▸ Stored data
-.-.-

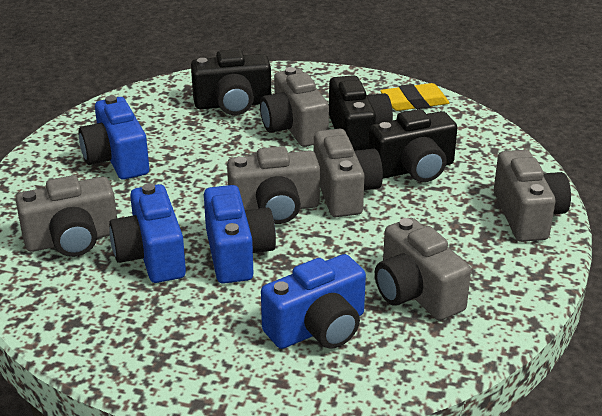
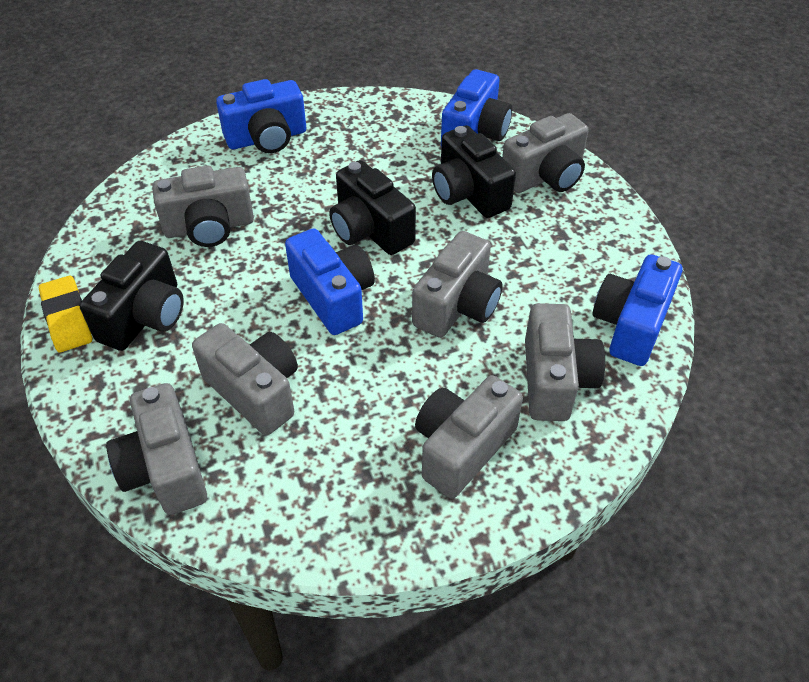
grey camera: 6 -> 7

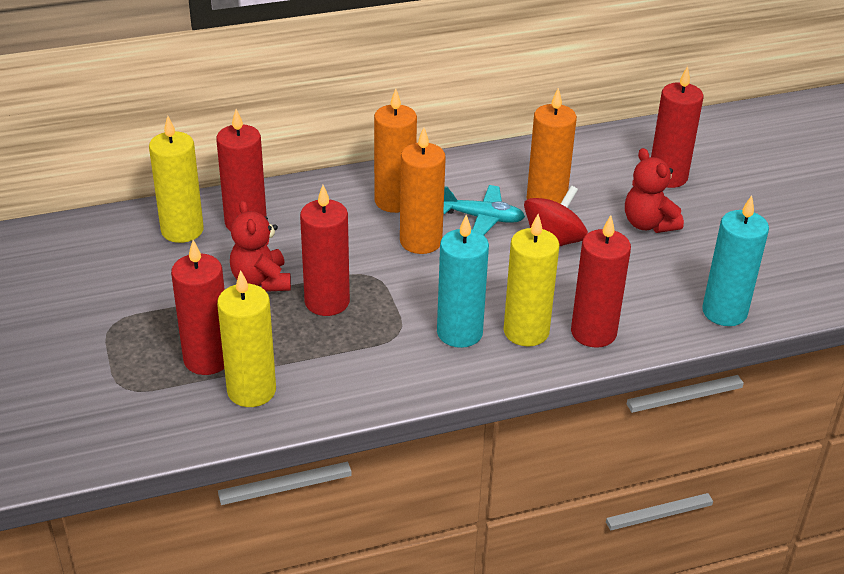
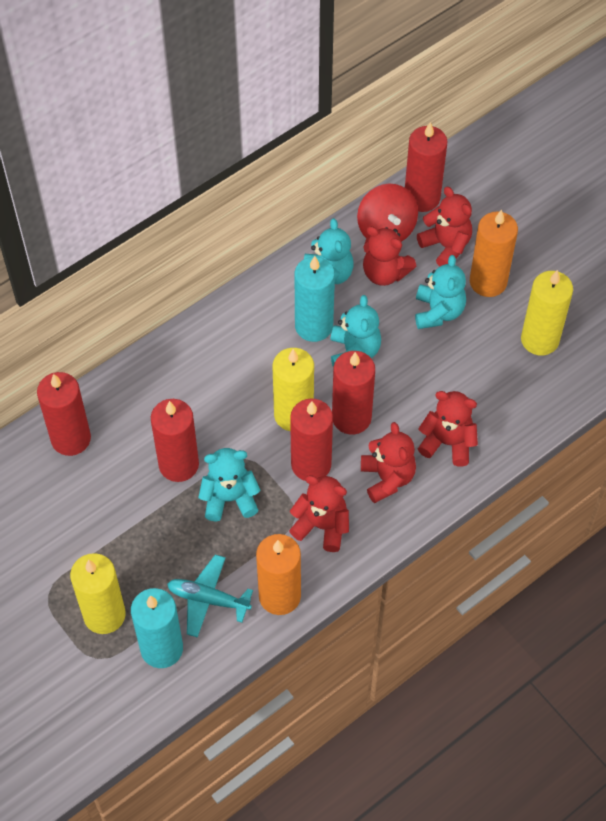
orange candle: 3 -> 2
red teddy bear: 2 -> 5
turquoise teddy bear: 0 -> 4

-.-.-

▸ Assigned task
Return the lines containing "bear", taking each one from the listing.

▸ Answer below
red teddy bear: 2 -> 5
turquoise teddy bear: 0 -> 4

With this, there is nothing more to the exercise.